● **What is being asked**
Your answer should be exactly the lines from the one that contains "D2: schottky 1N5817" through the final line of the entries below, and nothing else.
● ● ● ●
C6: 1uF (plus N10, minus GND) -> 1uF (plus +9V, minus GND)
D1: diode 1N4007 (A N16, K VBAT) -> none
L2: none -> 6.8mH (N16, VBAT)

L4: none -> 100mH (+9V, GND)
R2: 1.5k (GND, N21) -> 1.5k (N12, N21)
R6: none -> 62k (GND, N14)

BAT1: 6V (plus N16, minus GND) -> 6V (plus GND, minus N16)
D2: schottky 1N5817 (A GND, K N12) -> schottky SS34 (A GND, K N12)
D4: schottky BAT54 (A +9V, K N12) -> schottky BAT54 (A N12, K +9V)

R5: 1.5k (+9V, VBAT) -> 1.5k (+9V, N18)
● ● ● ●
● **Answer area**
D2: schottky 1N5817 (A GND, K N12) -> schottky SS34 (A GND, K N12)
D4: schottky BAT54 (A +9V, K N12) -> schottky BAT54 (A N12, K +9V)

R5: 1.5k (+9V, VBAT) -> 1.5k (+9V, N18)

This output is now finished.